== EXERCISE REQUIREMENTS ==
Would you output the lines from the one with "(622, 360) = (518, 314): purple" through the last line of the material below, exactly, but without pictures?

== EXTRACTED ENTRIES ==
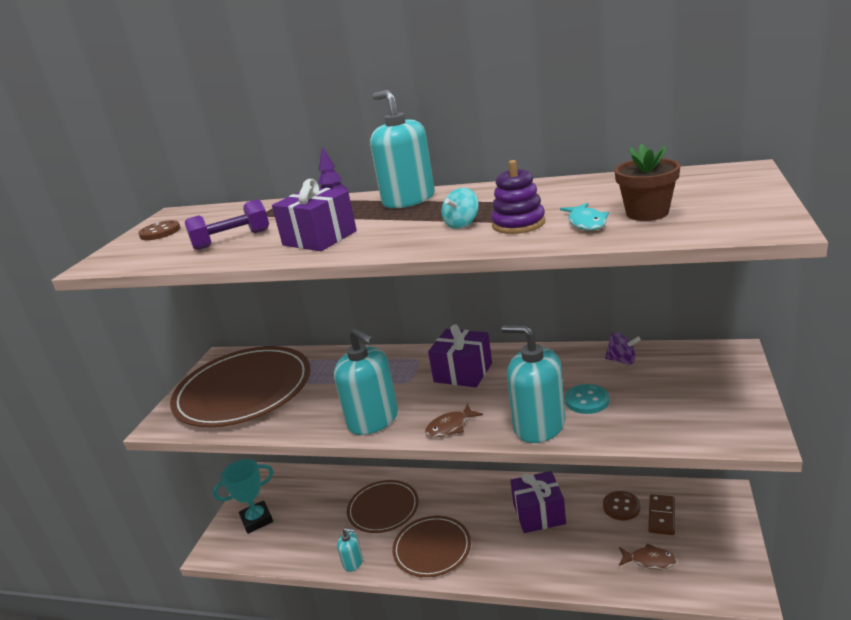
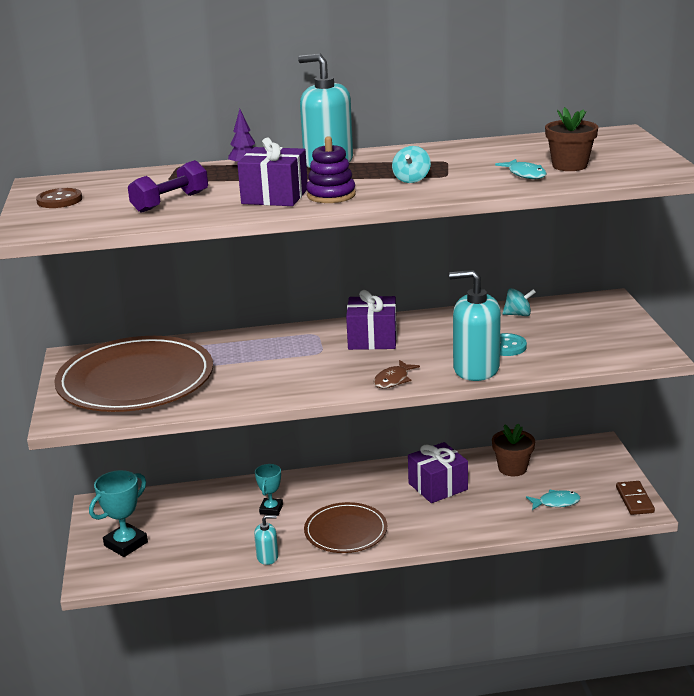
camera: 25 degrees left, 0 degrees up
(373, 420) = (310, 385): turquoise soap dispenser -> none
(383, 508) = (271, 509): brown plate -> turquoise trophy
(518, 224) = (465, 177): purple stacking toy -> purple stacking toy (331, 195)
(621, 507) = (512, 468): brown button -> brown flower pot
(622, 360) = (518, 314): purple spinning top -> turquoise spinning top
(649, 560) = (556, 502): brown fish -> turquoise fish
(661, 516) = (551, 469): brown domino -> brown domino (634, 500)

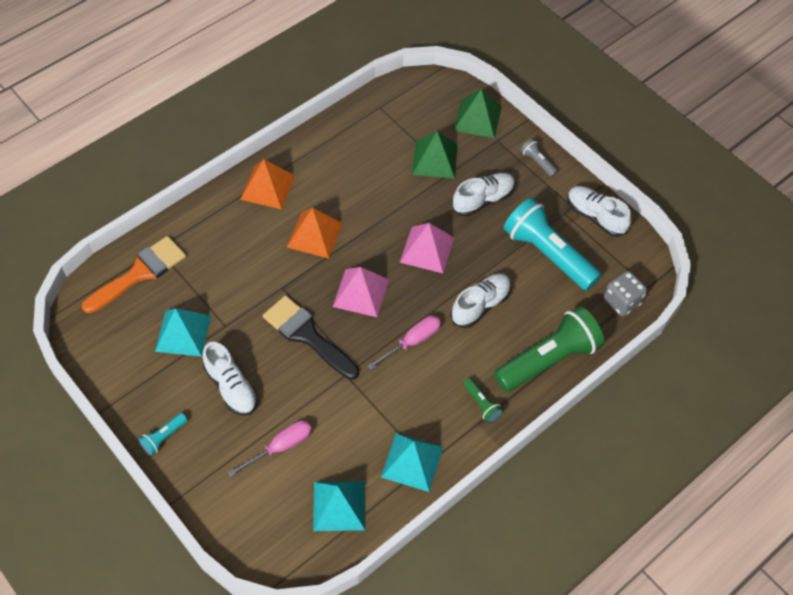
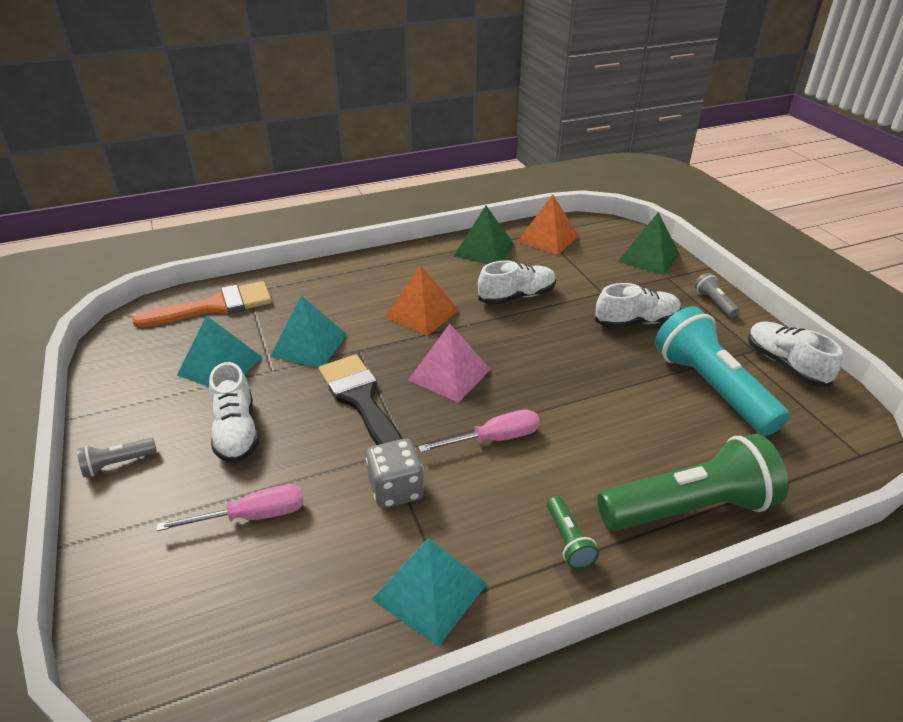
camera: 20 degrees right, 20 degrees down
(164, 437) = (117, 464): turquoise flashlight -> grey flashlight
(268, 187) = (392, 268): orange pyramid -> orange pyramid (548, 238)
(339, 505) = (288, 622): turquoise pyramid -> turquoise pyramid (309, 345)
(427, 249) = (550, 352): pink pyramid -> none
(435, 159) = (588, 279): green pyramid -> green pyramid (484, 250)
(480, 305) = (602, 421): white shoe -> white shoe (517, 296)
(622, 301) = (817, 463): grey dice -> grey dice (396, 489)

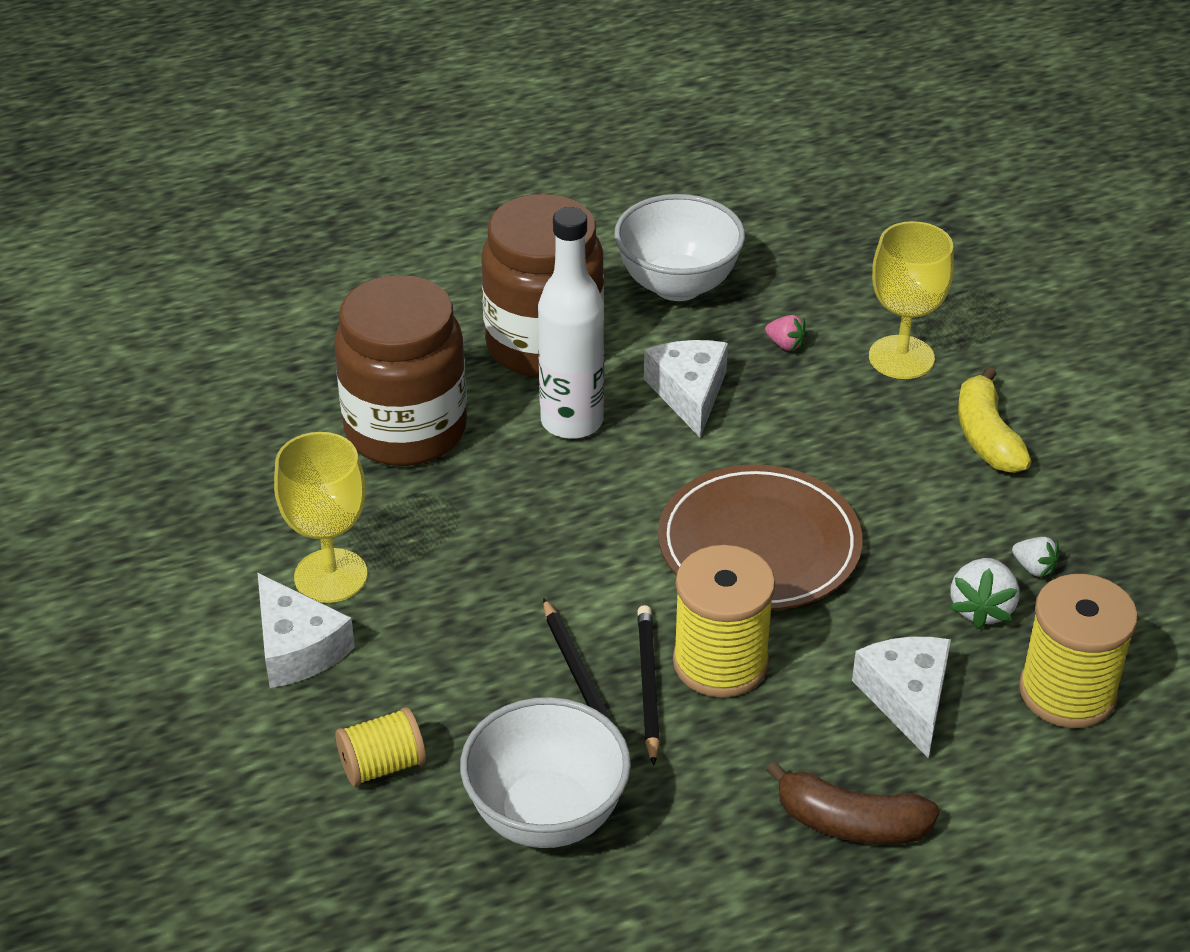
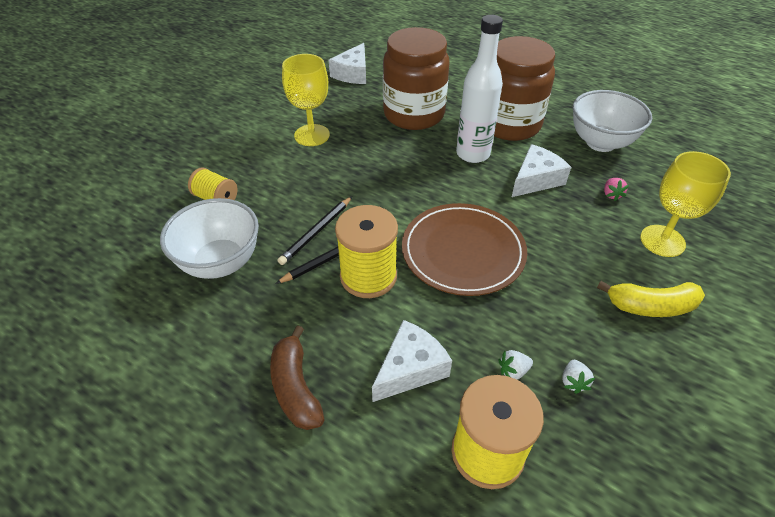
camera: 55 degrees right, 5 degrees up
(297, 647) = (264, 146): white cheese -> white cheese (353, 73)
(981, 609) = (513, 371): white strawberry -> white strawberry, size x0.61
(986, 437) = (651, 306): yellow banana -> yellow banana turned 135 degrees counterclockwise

== ANSWER TO THE EXERCISE ==
(622, 360) = (518, 314): purple spinning top -> turquoise spinning top
(649, 560) = (556, 502): brown fish -> turquoise fish
(661, 516) = (551, 469): brown domino -> brown domino (634, 500)

camera: 20 degrees right, 20 degrees down
(164, 437) = (117, 464): turquoise flashlight -> grey flashlight
(268, 187) = (392, 268): orange pyramid -> orange pyramid (548, 238)
(339, 505) = (288, 622): turquoise pyramid -> turquoise pyramid (309, 345)
(427, 249) = (550, 352): pink pyramid -> none
(435, 159) = (588, 279): green pyramid -> green pyramid (484, 250)
(480, 305) = (602, 421): white shoe -> white shoe (517, 296)
(622, 301) = (817, 463): grey dice -> grey dice (396, 489)

camera: 55 degrees right, 5 degrees up
(297, 647) = (264, 146): white cheese -> white cheese (353, 73)
(981, 609) = (513, 371): white strawberry -> white strawberry, size x0.61
(986, 437) = (651, 306): yellow banana -> yellow banana turned 135 degrees counterclockwise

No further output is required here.